§ DIRECTIONS
Copy out the entries that follow exactly, leaving out the pictures.

§ EXCERPTED RECORDS
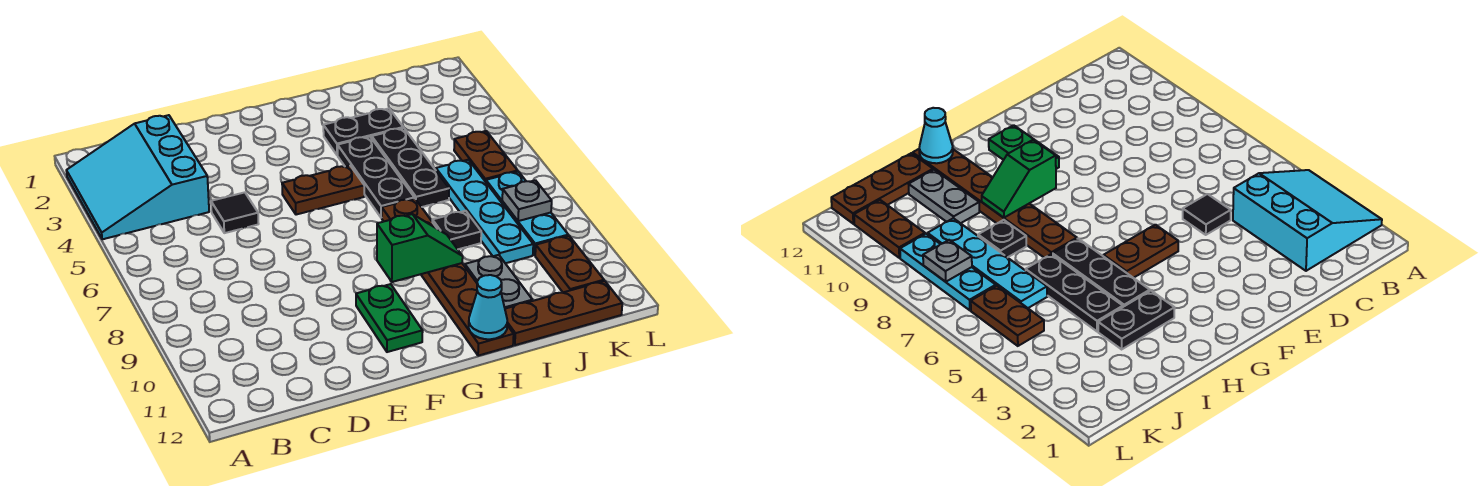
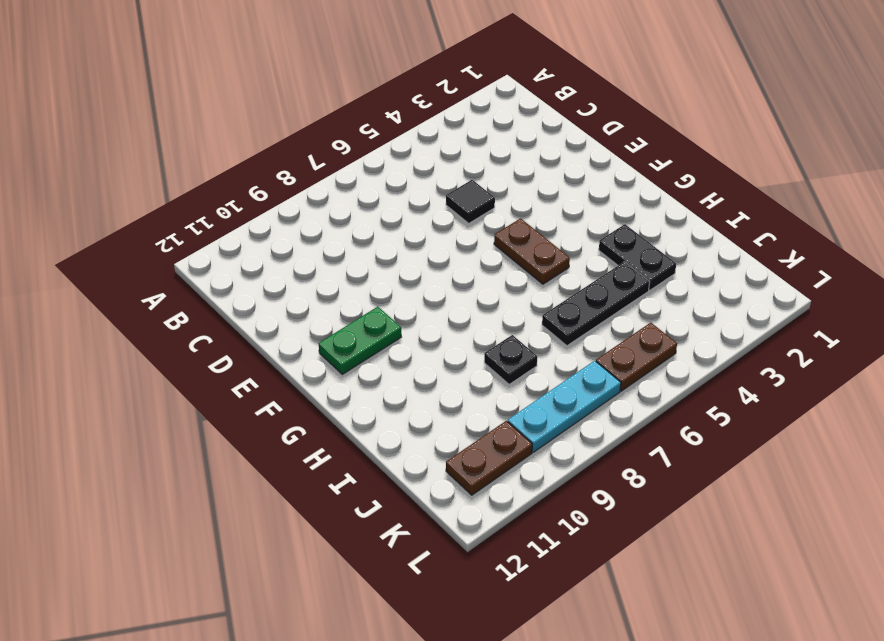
none -> cyan slope A2:C4 level 1 top C
none -> black plate H4:H6 level 1
none -> brown plate H7:H12 level 1

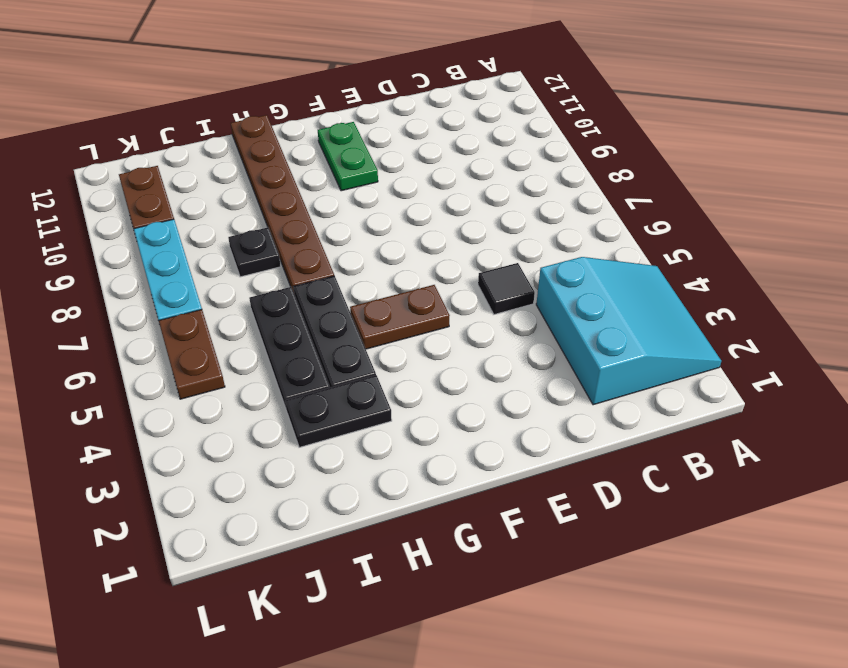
none -> grey plate I10:I11 level 1
none -> brown plate I12:K12 level 1
none -> cyan plate J6:J9 level 1

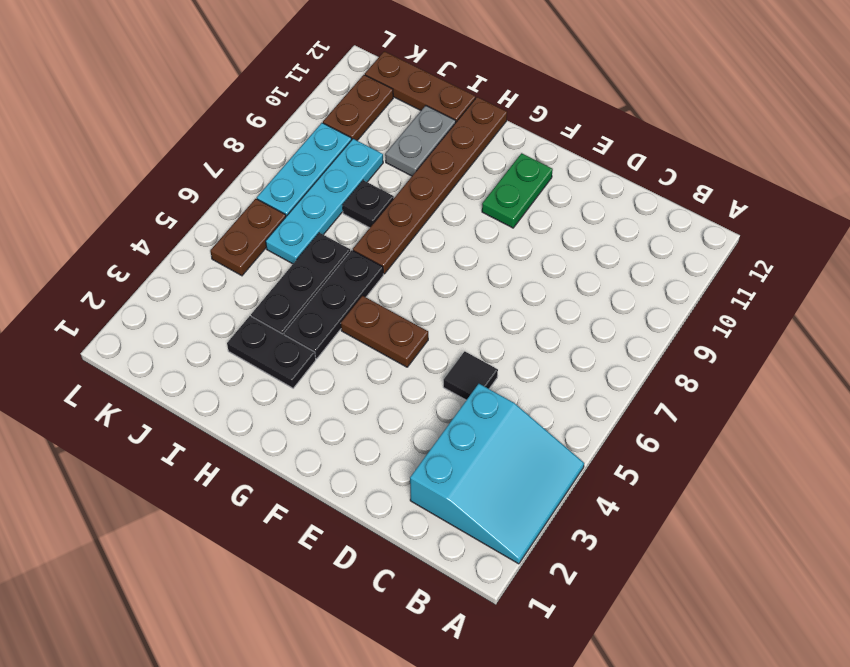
none -> green slope G9:H9 level 2 top G
none -> cyan cone H12 level 2
none -> grey plate K8 level 2

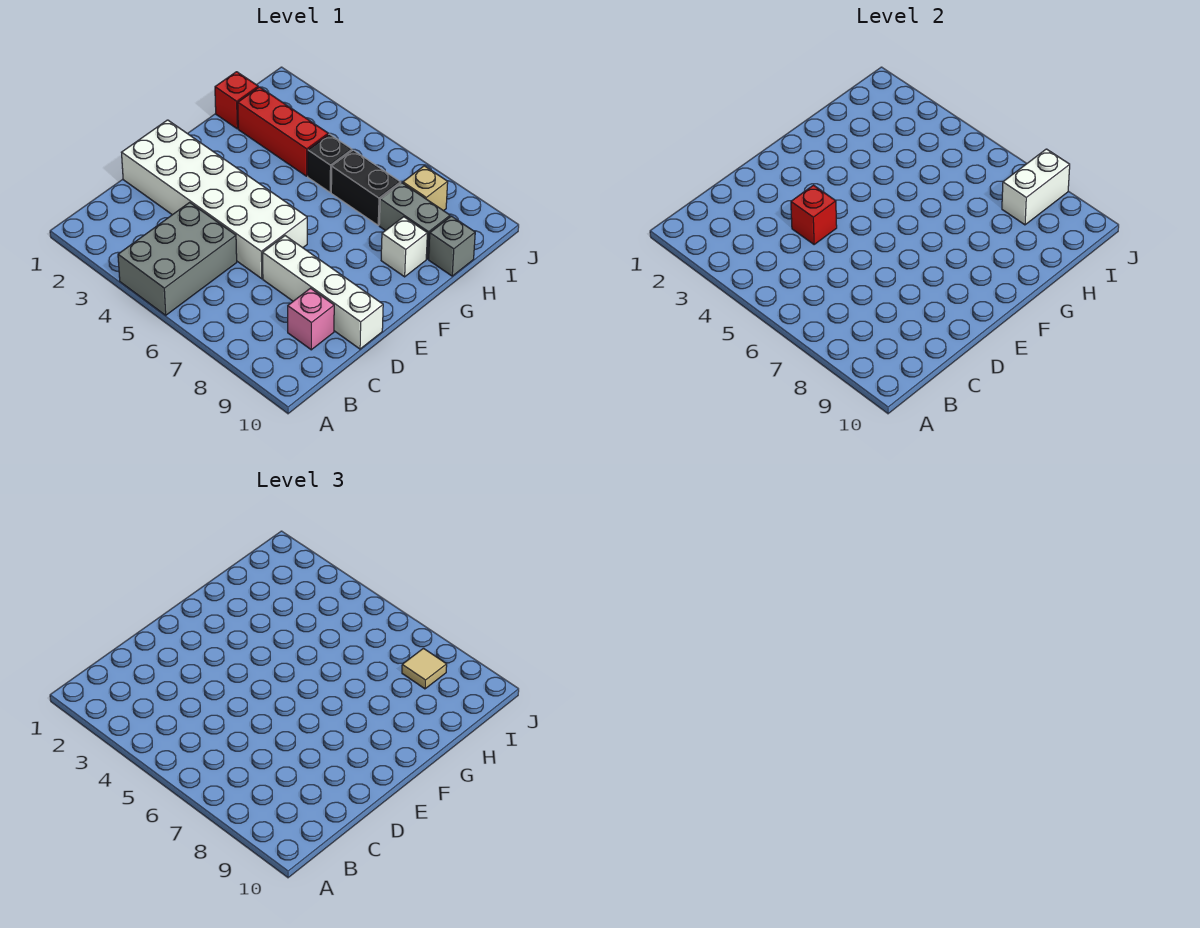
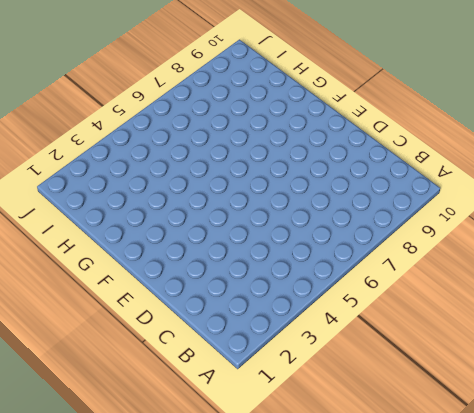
none -> grey brick A4:C5 level 1
none -> pink brick C9 level 1
none -> white brick D1:E6 level 1

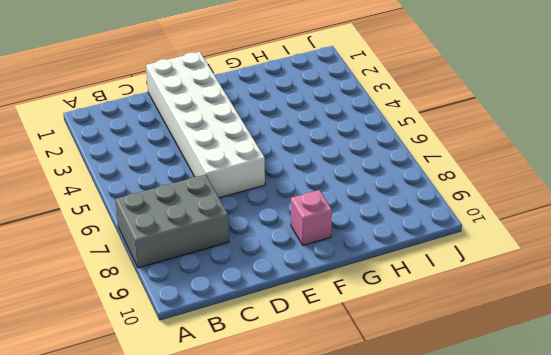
grey brick A7:C8 level 1 -> grey brick A4:C5 level 1
pink brick F9 level 1 -> pink brick C9 level 1
none -> white brick D7:D10 level 1
none -> white brick G9 level 1
none -> red brick H1 level 1

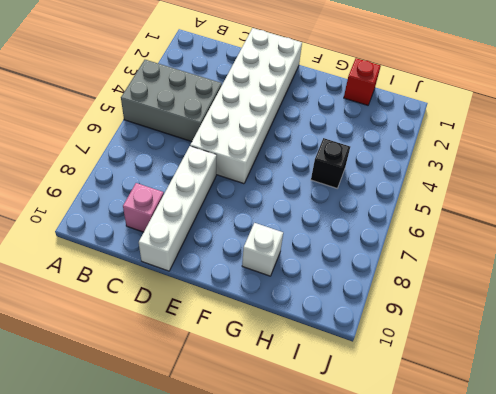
none -> red brick H2:H4 level 1
none -> black brick H6:H7 level 1
none -> grey brick H8:H9 level 1

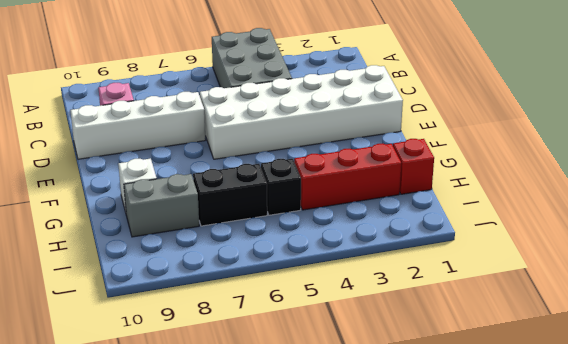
none -> grey brick H10 level 1
none -> tan brick I8 level 1
none -> red brick D4 level 2

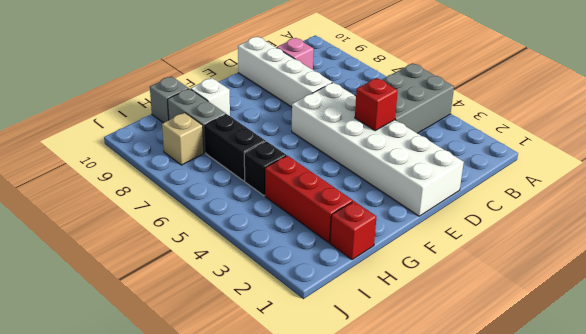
none -> white brick I8:J8 level 2
none -> tan tile I8 level 3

§ ANSWER SECTION
none -> cyan slope A2:C4 level 1 top C
none -> black plate H4:H6 level 1
none -> brown plate H7:H12 level 1

none -> grey plate I10:I11 level 1
none -> brown plate I12:K12 level 1
none -> cyan plate J6:J9 level 1

none -> green slope G9:H9 level 2 top G
none -> cyan cone H12 level 2
none -> grey plate K8 level 2

none -> grey brick A4:C5 level 1
none -> pink brick C9 level 1
none -> white brick D1:E6 level 1

grey brick A7:C8 level 1 -> grey brick A4:C5 level 1
pink brick F9 level 1 -> pink brick C9 level 1
none -> white brick D7:D10 level 1
none -> white brick G9 level 1
none -> red brick H1 level 1

none -> red brick H2:H4 level 1
none -> black brick H6:H7 level 1
none -> grey brick H8:H9 level 1

none -> grey brick H10 level 1
none -> tan brick I8 level 1
none -> red brick D4 level 2

none -> white brick I8:J8 level 2
none -> tan tile I8 level 3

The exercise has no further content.